DIRECTIONS>
Which of the lines below contain the word "rectangle"? Copy each of them in full. Case counts.

PROVIDED RECORDS>

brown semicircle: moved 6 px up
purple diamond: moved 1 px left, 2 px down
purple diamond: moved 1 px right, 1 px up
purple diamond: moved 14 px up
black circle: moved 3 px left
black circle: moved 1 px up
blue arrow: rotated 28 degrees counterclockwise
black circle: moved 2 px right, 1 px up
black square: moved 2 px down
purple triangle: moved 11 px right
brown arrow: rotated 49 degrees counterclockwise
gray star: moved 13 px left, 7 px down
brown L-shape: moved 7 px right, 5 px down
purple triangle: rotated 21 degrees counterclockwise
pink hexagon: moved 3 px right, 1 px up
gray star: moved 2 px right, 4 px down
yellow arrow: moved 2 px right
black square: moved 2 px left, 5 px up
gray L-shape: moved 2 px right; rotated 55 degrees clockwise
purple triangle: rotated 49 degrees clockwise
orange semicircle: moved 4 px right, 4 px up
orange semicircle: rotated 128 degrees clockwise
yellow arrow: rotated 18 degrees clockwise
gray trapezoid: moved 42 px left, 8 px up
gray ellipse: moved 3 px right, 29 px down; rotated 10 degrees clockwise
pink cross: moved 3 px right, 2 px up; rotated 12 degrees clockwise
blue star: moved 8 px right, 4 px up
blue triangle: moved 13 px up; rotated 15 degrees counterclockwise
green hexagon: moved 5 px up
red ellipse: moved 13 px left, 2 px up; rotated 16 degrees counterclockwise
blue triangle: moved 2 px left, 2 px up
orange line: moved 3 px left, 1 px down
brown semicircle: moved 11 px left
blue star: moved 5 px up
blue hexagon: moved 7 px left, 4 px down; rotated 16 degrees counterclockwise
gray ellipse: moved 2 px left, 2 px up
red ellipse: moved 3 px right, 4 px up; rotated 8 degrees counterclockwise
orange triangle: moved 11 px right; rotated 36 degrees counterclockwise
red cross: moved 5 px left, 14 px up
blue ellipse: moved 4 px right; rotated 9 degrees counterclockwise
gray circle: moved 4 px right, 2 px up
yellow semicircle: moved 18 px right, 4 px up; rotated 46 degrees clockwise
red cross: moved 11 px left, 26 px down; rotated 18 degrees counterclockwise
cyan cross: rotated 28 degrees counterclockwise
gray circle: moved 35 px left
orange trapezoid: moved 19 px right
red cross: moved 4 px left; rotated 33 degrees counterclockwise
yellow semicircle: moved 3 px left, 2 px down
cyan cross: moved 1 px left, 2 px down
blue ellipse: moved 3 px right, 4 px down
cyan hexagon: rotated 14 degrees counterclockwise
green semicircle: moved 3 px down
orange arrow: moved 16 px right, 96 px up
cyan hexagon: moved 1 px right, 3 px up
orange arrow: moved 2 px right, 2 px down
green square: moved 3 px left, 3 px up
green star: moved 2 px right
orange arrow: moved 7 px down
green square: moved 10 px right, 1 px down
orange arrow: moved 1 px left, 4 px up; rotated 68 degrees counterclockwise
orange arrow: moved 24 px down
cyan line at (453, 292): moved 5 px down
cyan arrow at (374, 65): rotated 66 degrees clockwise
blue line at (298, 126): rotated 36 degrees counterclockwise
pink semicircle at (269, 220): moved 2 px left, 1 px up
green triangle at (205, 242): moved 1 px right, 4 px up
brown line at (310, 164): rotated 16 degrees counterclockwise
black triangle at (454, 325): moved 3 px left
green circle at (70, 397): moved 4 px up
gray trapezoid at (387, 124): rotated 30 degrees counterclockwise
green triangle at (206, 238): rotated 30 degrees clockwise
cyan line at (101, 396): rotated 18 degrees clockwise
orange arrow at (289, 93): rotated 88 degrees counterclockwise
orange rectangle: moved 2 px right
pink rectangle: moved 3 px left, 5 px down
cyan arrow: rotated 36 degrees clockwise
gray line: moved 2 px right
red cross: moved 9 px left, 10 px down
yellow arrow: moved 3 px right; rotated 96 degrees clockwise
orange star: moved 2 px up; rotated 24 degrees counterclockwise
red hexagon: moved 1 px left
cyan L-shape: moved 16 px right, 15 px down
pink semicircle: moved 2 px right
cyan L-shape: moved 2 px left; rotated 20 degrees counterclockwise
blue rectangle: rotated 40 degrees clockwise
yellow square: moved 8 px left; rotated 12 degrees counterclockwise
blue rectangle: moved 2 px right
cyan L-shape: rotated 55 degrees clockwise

FULL OUTPUT>
orange rectangle: moved 2 px right
pink rectangle: moved 3 px left, 5 px down
blue rectangle: rotated 40 degrees clockwise
blue rectangle: moved 2 px right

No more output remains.